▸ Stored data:
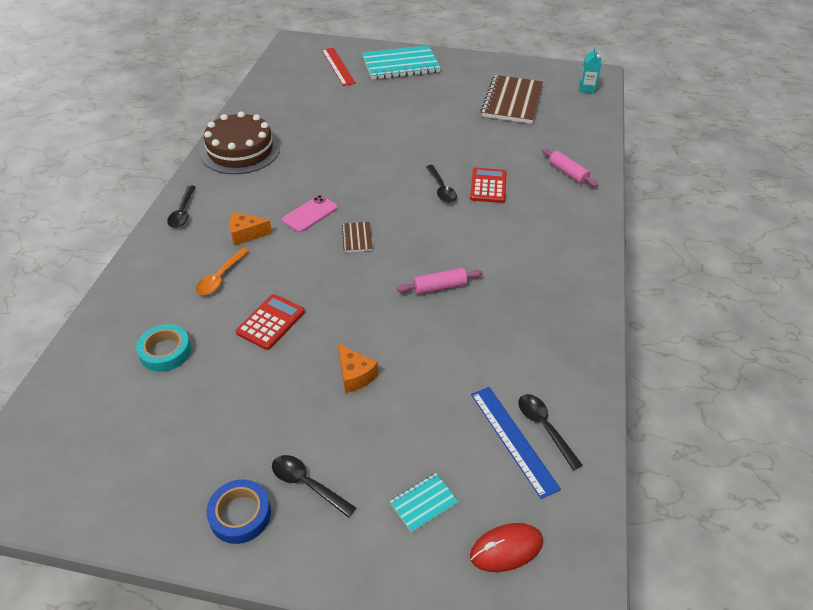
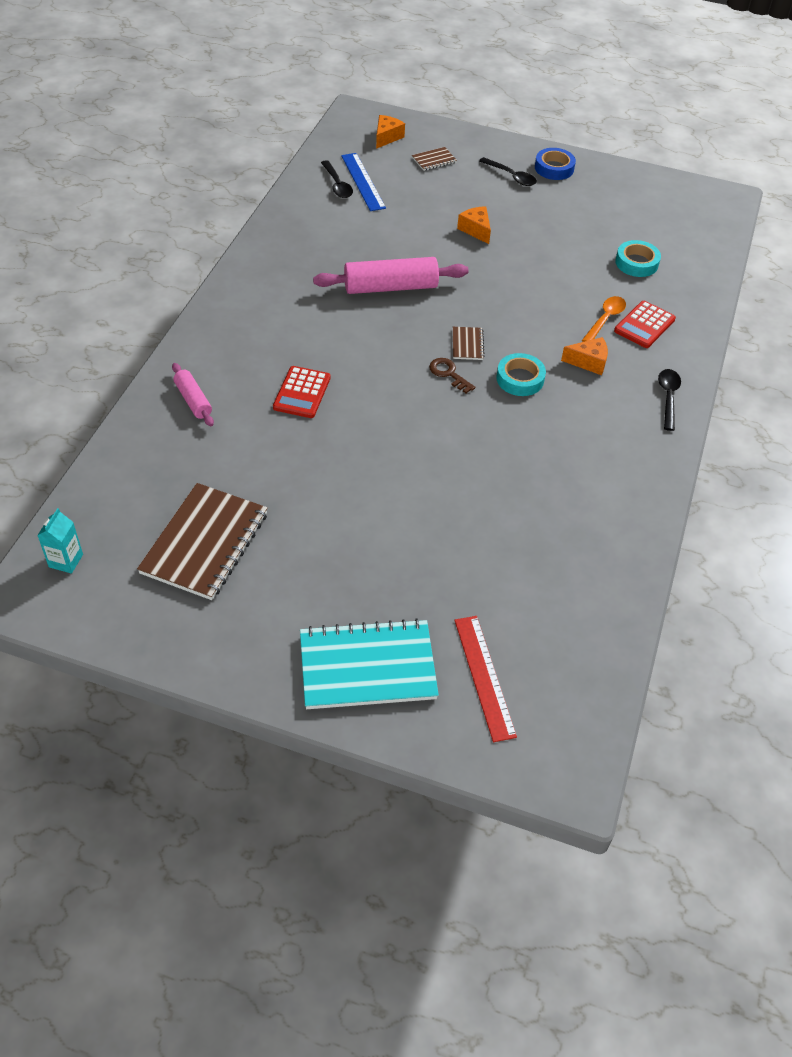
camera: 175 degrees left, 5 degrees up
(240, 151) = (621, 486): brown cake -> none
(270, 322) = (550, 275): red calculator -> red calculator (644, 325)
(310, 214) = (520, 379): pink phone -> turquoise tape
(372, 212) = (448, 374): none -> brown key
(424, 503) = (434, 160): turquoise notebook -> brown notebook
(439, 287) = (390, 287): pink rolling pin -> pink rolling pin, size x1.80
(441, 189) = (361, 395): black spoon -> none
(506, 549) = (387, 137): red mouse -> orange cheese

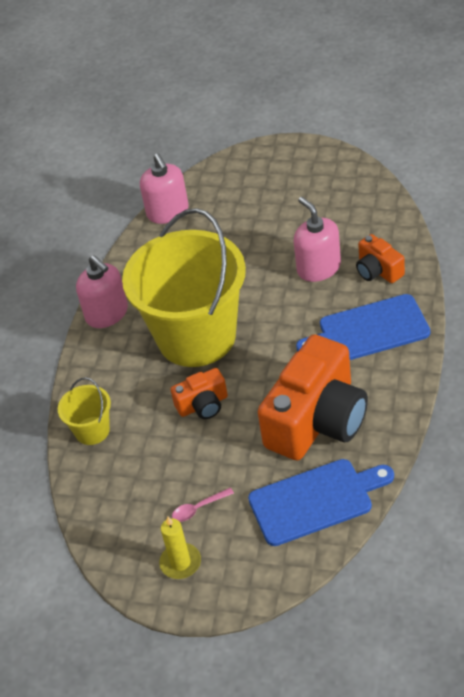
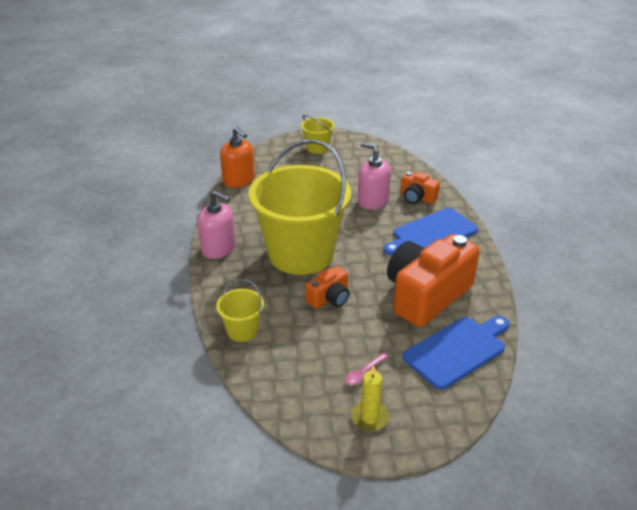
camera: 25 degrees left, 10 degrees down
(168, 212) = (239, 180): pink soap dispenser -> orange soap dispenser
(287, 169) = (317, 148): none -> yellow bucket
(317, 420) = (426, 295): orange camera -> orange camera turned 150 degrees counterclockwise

▸ EXERCISE OBJECTIVE: Output the records above verbatim. Pictures stay out.

▸ TASK SOLUTION:
camera: 175 degrees left, 5 degrees up
(240, 151) = (621, 486): brown cake -> none
(270, 322) = (550, 275): red calculator -> red calculator (644, 325)
(310, 214) = (520, 379): pink phone -> turquoise tape
(372, 212) = (448, 374): none -> brown key
(424, 503) = (434, 160): turquoise notebook -> brown notebook
(439, 287) = (390, 287): pink rolling pin -> pink rolling pin, size x1.80
(441, 189) = (361, 395): black spoon -> none
(506, 549) = (387, 137): red mouse -> orange cheese

camera: 25 degrees left, 10 degrees down
(168, 212) = (239, 180): pink soap dispenser -> orange soap dispenser
(287, 169) = (317, 148): none -> yellow bucket
(317, 420) = (426, 295): orange camera -> orange camera turned 150 degrees counterclockwise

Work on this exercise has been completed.